→ **DATA FOR PROCESSING**:
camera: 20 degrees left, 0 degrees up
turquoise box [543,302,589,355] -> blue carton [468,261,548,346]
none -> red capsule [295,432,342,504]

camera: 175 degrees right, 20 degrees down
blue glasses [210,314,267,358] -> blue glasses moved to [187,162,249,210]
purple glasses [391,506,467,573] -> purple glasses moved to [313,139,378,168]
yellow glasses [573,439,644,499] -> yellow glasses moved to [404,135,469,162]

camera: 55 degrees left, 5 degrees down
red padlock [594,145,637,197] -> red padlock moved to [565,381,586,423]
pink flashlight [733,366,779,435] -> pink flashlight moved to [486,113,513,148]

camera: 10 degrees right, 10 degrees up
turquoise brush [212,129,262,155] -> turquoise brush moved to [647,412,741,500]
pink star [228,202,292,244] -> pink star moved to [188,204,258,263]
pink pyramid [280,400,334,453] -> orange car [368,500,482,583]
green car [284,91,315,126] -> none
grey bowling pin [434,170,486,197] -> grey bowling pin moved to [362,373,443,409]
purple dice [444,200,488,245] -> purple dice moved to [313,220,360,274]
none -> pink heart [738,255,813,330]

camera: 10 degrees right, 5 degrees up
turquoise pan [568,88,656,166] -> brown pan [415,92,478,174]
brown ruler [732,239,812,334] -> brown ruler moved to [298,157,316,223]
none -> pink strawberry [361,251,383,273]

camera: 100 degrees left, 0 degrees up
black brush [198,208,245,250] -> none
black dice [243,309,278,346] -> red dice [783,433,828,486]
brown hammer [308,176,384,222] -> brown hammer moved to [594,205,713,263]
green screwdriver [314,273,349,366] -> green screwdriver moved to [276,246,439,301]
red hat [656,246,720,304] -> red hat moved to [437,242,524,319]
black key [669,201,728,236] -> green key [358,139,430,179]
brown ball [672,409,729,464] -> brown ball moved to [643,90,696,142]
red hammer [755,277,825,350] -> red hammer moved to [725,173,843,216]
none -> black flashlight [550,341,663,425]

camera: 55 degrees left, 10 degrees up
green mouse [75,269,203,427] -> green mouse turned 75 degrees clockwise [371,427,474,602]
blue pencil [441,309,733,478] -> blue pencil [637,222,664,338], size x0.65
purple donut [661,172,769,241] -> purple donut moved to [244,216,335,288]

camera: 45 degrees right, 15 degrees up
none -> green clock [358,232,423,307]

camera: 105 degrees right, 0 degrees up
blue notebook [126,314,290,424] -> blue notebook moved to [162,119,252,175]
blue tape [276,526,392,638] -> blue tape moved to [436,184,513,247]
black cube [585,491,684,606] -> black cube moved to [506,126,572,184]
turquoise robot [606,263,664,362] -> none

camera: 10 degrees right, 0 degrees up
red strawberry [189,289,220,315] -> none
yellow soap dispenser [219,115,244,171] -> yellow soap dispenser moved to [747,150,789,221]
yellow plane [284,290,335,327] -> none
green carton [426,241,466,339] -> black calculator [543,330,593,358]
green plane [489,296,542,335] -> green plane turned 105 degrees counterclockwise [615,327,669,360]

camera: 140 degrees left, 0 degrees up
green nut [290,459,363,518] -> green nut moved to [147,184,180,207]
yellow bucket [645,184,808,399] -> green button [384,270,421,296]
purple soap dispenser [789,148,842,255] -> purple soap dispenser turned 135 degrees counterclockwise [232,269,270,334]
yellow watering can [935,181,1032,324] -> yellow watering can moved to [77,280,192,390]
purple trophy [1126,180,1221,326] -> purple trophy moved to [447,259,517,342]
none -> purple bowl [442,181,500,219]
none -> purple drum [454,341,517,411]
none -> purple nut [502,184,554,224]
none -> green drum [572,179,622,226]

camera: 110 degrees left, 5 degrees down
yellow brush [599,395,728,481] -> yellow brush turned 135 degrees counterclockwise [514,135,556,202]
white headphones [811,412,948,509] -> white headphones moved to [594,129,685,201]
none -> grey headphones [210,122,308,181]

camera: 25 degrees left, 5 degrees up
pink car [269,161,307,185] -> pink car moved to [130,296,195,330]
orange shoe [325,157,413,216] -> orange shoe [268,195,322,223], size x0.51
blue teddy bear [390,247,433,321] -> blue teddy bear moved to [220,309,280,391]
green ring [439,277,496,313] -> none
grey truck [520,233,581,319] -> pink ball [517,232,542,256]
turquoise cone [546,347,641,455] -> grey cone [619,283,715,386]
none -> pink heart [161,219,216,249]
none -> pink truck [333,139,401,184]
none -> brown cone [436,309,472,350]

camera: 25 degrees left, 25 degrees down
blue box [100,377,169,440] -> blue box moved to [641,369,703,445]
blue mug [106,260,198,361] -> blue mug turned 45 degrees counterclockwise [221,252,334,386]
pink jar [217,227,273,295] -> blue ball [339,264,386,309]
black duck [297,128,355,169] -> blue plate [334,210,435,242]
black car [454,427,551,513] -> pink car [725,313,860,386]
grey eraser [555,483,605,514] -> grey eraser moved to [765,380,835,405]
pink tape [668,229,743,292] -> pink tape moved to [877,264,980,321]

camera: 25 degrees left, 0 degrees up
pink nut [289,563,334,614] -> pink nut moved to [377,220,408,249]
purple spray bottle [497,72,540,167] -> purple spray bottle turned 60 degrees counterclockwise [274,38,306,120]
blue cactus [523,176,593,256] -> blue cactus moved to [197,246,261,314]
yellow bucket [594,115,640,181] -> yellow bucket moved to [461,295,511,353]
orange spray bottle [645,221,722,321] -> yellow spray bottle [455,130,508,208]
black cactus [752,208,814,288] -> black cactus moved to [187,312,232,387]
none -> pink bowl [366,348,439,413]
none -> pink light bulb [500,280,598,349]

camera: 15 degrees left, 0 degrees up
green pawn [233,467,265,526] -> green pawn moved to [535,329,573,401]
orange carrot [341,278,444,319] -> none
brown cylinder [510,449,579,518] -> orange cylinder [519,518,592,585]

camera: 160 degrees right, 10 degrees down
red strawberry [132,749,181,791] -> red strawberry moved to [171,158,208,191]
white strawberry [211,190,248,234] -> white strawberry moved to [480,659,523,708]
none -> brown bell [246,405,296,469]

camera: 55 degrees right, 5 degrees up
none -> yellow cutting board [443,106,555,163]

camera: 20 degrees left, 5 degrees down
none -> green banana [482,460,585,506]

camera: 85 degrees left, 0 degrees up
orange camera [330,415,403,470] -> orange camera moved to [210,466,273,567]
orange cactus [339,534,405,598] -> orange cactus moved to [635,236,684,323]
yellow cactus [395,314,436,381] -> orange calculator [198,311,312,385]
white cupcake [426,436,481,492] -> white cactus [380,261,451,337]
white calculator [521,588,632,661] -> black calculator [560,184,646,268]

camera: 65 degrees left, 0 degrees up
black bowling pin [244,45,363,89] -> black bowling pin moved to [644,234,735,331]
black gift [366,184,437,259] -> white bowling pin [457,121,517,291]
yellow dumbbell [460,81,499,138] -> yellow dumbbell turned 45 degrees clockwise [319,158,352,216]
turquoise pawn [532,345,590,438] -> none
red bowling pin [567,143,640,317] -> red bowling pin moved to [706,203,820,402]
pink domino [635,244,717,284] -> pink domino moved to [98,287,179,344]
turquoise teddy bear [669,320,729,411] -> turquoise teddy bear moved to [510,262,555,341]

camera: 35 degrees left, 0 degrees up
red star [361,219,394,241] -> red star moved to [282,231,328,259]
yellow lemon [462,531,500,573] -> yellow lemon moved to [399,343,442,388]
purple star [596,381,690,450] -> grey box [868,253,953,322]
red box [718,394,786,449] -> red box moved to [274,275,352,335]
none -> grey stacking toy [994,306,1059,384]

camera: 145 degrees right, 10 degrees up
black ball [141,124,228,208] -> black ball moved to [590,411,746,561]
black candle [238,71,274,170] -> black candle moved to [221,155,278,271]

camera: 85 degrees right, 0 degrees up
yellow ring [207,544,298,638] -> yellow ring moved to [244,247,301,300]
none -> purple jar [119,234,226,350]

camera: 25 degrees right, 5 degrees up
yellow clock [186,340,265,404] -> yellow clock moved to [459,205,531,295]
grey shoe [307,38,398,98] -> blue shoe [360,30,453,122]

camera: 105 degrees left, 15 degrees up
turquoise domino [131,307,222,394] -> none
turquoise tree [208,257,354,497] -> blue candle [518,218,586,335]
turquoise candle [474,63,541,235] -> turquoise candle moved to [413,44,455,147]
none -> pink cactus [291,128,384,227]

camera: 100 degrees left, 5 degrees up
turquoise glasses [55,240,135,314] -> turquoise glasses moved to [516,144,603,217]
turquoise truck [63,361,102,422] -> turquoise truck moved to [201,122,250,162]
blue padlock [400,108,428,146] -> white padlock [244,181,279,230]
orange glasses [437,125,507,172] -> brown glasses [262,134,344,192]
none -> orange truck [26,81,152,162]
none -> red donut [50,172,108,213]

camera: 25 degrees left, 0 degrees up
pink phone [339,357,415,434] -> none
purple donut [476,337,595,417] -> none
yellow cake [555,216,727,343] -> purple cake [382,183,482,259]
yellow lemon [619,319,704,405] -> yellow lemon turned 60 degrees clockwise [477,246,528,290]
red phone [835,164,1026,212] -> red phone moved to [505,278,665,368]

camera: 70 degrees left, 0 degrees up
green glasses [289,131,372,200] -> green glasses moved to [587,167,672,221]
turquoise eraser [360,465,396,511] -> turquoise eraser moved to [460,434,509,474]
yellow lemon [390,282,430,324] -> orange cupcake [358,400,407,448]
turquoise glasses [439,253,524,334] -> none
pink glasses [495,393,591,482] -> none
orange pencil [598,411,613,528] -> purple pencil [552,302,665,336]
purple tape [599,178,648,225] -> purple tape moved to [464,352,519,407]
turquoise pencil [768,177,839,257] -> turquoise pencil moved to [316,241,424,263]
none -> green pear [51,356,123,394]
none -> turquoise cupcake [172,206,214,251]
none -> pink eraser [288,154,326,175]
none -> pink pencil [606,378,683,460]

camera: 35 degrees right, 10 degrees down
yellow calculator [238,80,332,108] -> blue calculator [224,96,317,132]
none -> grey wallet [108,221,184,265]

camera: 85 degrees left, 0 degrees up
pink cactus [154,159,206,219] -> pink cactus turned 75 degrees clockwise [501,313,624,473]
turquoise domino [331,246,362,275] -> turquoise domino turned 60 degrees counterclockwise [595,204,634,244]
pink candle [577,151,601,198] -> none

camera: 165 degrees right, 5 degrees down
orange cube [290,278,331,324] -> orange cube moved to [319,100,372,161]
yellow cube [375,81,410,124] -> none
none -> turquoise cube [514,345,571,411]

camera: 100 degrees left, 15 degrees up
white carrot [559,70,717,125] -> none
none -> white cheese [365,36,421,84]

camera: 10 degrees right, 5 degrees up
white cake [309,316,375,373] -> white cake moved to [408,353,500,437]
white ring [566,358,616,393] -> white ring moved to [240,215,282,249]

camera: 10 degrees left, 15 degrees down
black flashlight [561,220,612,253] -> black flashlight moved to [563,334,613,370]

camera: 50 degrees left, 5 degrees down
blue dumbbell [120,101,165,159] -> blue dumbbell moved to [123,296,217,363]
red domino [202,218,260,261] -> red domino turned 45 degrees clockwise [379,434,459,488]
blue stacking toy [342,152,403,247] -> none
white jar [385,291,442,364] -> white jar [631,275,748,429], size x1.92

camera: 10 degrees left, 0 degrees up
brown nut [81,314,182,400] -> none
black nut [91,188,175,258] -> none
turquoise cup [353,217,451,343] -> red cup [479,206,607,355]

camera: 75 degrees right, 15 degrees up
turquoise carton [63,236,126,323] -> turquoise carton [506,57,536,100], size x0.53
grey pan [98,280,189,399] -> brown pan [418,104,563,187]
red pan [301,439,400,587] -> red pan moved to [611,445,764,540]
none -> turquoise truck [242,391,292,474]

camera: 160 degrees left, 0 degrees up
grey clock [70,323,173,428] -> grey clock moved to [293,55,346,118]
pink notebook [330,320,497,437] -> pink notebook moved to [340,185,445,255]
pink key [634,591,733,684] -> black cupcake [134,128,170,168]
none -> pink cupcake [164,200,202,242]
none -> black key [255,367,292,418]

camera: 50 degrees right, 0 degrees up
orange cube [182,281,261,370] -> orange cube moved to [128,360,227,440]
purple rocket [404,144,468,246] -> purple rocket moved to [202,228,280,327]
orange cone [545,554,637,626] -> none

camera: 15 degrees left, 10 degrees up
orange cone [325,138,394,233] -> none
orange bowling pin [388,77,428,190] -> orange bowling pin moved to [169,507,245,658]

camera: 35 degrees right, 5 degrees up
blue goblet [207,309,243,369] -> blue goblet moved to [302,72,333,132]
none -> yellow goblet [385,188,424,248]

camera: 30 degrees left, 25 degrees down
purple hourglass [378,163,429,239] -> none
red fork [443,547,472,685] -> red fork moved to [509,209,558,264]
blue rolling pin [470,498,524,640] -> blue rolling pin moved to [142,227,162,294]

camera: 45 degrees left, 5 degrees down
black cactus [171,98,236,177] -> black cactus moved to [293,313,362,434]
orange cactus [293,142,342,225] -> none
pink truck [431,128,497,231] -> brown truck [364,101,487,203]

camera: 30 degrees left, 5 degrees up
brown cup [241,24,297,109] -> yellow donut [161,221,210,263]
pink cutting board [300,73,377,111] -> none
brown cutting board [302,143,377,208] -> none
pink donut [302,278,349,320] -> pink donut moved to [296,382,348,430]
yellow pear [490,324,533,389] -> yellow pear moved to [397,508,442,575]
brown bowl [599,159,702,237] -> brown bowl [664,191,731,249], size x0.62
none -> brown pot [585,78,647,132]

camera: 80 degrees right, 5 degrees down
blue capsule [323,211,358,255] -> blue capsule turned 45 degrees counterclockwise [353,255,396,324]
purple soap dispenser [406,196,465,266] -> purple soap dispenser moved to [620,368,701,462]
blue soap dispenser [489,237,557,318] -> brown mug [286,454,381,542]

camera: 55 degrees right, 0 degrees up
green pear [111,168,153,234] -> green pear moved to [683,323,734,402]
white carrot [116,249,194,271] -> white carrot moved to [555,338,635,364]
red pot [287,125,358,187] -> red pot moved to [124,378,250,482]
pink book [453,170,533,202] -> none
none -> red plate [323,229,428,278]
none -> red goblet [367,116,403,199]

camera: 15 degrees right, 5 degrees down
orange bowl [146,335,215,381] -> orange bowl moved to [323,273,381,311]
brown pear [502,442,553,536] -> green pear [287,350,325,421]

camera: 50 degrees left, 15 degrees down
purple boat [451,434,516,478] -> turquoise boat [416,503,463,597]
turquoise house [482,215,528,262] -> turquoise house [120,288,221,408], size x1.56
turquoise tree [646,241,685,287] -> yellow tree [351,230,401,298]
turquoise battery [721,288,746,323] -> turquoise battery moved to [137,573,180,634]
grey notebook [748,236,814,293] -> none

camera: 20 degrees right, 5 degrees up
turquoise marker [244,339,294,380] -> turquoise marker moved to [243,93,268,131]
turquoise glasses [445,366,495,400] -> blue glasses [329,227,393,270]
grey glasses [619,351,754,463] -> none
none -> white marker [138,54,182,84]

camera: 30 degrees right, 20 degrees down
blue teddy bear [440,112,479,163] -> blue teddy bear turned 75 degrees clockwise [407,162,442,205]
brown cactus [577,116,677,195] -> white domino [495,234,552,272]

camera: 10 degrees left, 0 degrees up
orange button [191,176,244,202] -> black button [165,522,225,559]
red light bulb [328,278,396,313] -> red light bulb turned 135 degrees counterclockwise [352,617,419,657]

→ **PROMPT**: Since only part of the listing is wanted, copy exactly the lines from the one holding "yellow lemon [462,531,500,573]" to the one holding "orange glasses [437,125,507,172]", both included.

→ **RESULT OF THE EXERCISE**:
yellow lemon [462,531,500,573] -> yellow lemon moved to [399,343,442,388]
purple star [596,381,690,450] -> grey box [868,253,953,322]
red box [718,394,786,449] -> red box moved to [274,275,352,335]
none -> grey stacking toy [994,306,1059,384]

camera: 145 degrees right, 10 degrees up
black ball [141,124,228,208] -> black ball moved to [590,411,746,561]
black candle [238,71,274,170] -> black candle moved to [221,155,278,271]

camera: 85 degrees right, 0 degrees up
yellow ring [207,544,298,638] -> yellow ring moved to [244,247,301,300]
none -> purple jar [119,234,226,350]

camera: 25 degrees right, 5 degrees up
yellow clock [186,340,265,404] -> yellow clock moved to [459,205,531,295]
grey shoe [307,38,398,98] -> blue shoe [360,30,453,122]

camera: 105 degrees left, 15 degrees up
turquoise domino [131,307,222,394] -> none
turquoise tree [208,257,354,497] -> blue candle [518,218,586,335]
turquoise candle [474,63,541,235] -> turquoise candle moved to [413,44,455,147]
none -> pink cactus [291,128,384,227]

camera: 100 degrees left, 5 degrees up
turquoise glasses [55,240,135,314] -> turquoise glasses moved to [516,144,603,217]
turquoise truck [63,361,102,422] -> turquoise truck moved to [201,122,250,162]
blue padlock [400,108,428,146] -> white padlock [244,181,279,230]
orange glasses [437,125,507,172] -> brown glasses [262,134,344,192]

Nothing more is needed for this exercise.